» **Task objective**:
Lines below that include the word "DGND" should each be copied.
━━━━━ Extracted records ━━━━━
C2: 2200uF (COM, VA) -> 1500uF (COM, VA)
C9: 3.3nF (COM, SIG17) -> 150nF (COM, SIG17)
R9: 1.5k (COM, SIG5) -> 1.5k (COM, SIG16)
━━━━━
━━━━━ Extracted records ━━━━━
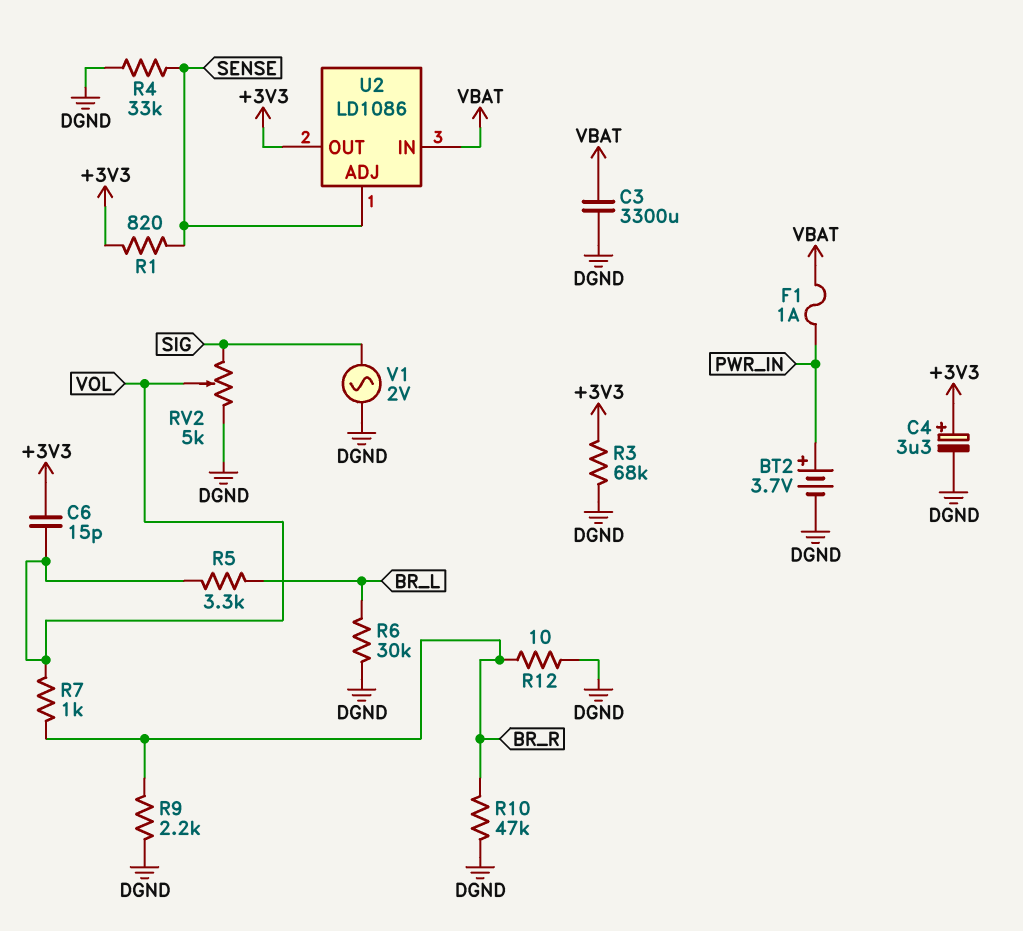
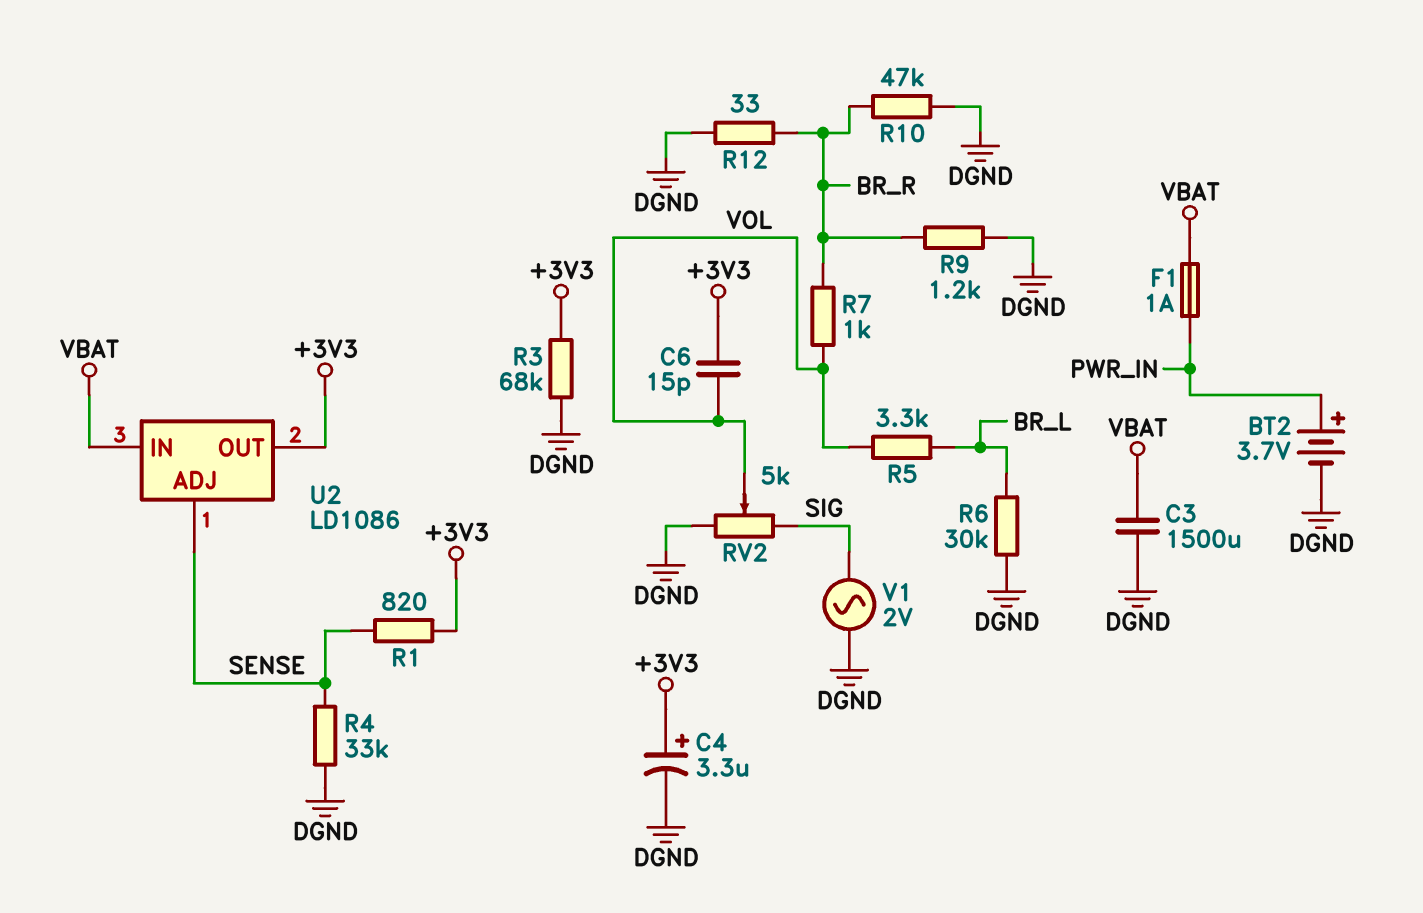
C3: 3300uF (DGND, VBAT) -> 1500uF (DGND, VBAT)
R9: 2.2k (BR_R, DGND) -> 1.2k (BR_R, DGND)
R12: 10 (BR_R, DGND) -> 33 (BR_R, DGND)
━━━━━
» **Answer to the problem**:
C3: 3300uF (DGND, VBAT) -> 1500uF (DGND, VBAT)
R9: 2.2k (BR_R, DGND) -> 1.2k (BR_R, DGND)
R12: 10 (BR_R, DGND) -> 33 (BR_R, DGND)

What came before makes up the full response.